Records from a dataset
□ □ □ □ □ □ □

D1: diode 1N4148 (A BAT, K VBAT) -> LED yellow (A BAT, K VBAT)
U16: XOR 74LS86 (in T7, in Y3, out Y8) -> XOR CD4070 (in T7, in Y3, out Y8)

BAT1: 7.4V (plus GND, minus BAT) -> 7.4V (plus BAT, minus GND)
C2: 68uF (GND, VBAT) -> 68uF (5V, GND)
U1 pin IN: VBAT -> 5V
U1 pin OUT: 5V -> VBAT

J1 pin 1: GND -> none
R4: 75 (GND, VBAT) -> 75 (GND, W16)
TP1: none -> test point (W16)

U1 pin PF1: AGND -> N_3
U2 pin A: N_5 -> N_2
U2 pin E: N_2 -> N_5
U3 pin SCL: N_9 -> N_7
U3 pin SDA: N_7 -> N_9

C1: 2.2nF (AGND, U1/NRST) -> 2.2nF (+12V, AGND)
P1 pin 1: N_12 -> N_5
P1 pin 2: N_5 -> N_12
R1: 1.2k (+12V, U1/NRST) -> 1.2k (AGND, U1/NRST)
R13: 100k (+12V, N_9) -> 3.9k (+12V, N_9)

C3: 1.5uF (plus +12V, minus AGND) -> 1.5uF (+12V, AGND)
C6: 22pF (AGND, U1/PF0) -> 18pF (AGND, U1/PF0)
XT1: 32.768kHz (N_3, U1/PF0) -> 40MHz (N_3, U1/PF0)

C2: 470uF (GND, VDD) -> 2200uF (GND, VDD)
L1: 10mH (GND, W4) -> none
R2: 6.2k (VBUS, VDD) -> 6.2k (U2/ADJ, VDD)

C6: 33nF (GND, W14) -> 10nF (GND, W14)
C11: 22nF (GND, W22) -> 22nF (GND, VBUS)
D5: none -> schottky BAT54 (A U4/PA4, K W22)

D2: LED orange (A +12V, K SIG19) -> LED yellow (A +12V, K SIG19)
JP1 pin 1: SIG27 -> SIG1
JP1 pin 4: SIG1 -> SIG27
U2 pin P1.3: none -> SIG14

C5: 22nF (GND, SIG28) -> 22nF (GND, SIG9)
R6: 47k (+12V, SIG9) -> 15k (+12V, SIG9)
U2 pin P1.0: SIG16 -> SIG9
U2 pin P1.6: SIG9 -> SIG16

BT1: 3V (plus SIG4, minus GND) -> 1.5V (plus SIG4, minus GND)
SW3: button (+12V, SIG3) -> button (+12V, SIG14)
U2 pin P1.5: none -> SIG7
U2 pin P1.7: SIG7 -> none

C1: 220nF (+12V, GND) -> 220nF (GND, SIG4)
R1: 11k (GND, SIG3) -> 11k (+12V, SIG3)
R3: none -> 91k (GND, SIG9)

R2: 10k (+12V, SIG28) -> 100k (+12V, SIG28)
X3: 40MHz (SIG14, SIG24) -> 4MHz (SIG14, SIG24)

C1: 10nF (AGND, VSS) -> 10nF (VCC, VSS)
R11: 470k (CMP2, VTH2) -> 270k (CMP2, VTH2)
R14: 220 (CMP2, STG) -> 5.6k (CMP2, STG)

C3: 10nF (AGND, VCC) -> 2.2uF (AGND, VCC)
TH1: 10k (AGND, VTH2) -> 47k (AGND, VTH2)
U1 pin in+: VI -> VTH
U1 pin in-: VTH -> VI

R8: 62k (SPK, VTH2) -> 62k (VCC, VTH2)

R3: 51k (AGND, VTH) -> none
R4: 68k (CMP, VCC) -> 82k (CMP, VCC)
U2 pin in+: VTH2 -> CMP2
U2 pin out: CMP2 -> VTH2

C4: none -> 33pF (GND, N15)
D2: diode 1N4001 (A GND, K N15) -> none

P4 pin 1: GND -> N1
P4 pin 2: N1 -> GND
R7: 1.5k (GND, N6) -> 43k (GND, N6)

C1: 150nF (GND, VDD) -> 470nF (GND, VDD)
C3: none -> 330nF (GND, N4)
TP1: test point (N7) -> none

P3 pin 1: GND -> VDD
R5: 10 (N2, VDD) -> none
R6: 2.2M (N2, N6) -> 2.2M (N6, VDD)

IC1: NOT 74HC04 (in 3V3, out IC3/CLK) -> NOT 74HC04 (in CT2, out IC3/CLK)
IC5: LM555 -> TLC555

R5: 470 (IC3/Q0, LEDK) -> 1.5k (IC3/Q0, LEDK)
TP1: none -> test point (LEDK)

□ □ □ □ □ □ □

# [PROBLEM TO WORK ON]
Exactly as they appear above, write out all of the lines.

# [RESULT]
D1: diode 1N4148 (A BAT, K VBAT) -> LED yellow (A BAT, K VBAT)
U16: XOR 74LS86 (in T7, in Y3, out Y8) -> XOR CD4070 (in T7, in Y3, out Y8)

BAT1: 7.4V (plus GND, minus BAT) -> 7.4V (plus BAT, minus GND)
C2: 68uF (GND, VBAT) -> 68uF (5V, GND)
U1 pin IN: VBAT -> 5V
U1 pin OUT: 5V -> VBAT

J1 pin 1: GND -> none
R4: 75 (GND, VBAT) -> 75 (GND, W16)
TP1: none -> test point (W16)

U1 pin PF1: AGND -> N_3
U2 pin A: N_5 -> N_2
U2 pin E: N_2 -> N_5
U3 pin SCL: N_9 -> N_7
U3 pin SDA: N_7 -> N_9

C1: 2.2nF (AGND, U1/NRST) -> 2.2nF (+12V, AGND)
P1 pin 1: N_12 -> N_5
P1 pin 2: N_5 -> N_12
R1: 1.2k (+12V, U1/NRST) -> 1.2k (AGND, U1/NRST)
R13: 100k (+12V, N_9) -> 3.9k (+12V, N_9)

C3: 1.5uF (plus +12V, minus AGND) -> 1.5uF (+12V, AGND)
C6: 22pF (AGND, U1/PF0) -> 18pF (AGND, U1/PF0)
XT1: 32.768kHz (N_3, U1/PF0) -> 40MHz (N_3, U1/PF0)

C2: 470uF (GND, VDD) -> 2200uF (GND, VDD)
L1: 10mH (GND, W4) -> none
R2: 6.2k (VBUS, VDD) -> 6.2k (U2/ADJ, VDD)

C6: 33nF (GND, W14) -> 10nF (GND, W14)
C11: 22nF (GND, W22) -> 22nF (GND, VBUS)
D5: none -> schottky BAT54 (A U4/PA4, K W22)

D2: LED orange (A +12V, K SIG19) -> LED yellow (A +12V, K SIG19)
JP1 pin 1: SIG27 -> SIG1
JP1 pin 4: SIG1 -> SIG27
U2 pin P1.3: none -> SIG14

C5: 22nF (GND, SIG28) -> 22nF (GND, SIG9)
R6: 47k (+12V, SIG9) -> 15k (+12V, SIG9)
U2 pin P1.0: SIG16 -> SIG9
U2 pin P1.6: SIG9 -> SIG16

BT1: 3V (plus SIG4, minus GND) -> 1.5V (plus SIG4, minus GND)
SW3: button (+12V, SIG3) -> button (+12V, SIG14)
U2 pin P1.5: none -> SIG7
U2 pin P1.7: SIG7 -> none

C1: 220nF (+12V, GND) -> 220nF (GND, SIG4)
R1: 11k (GND, SIG3) -> 11k (+12V, SIG3)
R3: none -> 91k (GND, SIG9)

R2: 10k (+12V, SIG28) -> 100k (+12V, SIG28)
X3: 40MHz (SIG14, SIG24) -> 4MHz (SIG14, SIG24)

C1: 10nF (AGND, VSS) -> 10nF (VCC, VSS)
R11: 470k (CMP2, VTH2) -> 270k (CMP2, VTH2)
R14: 220 (CMP2, STG) -> 5.6k (CMP2, STG)

C3: 10nF (AGND, VCC) -> 2.2uF (AGND, VCC)
TH1: 10k (AGND, VTH2) -> 47k (AGND, VTH2)
U1 pin in+: VI -> VTH
U1 pin in-: VTH -> VI

R8: 62k (SPK, VTH2) -> 62k (VCC, VTH2)

R3: 51k (AGND, VTH) -> none
R4: 68k (CMP, VCC) -> 82k (CMP, VCC)
U2 pin in+: VTH2 -> CMP2
U2 pin out: CMP2 -> VTH2

C4: none -> 33pF (GND, N15)
D2: diode 1N4001 (A GND, K N15) -> none

P4 pin 1: GND -> N1
P4 pin 2: N1 -> GND
R7: 1.5k (GND, N6) -> 43k (GND, N6)

C1: 150nF (GND, VDD) -> 470nF (GND, VDD)
C3: none -> 330nF (GND, N4)
TP1: test point (N7) -> none

P3 pin 1: GND -> VDD
R5: 10 (N2, VDD) -> none
R6: 2.2M (N2, N6) -> 2.2M (N6, VDD)

IC1: NOT 74HC04 (in 3V3, out IC3/CLK) -> NOT 74HC04 (in CT2, out IC3/CLK)
IC5: LM555 -> TLC555

R5: 470 (IC3/Q0, LEDK) -> 1.5k (IC3/Q0, LEDK)
TP1: none -> test point (LEDK)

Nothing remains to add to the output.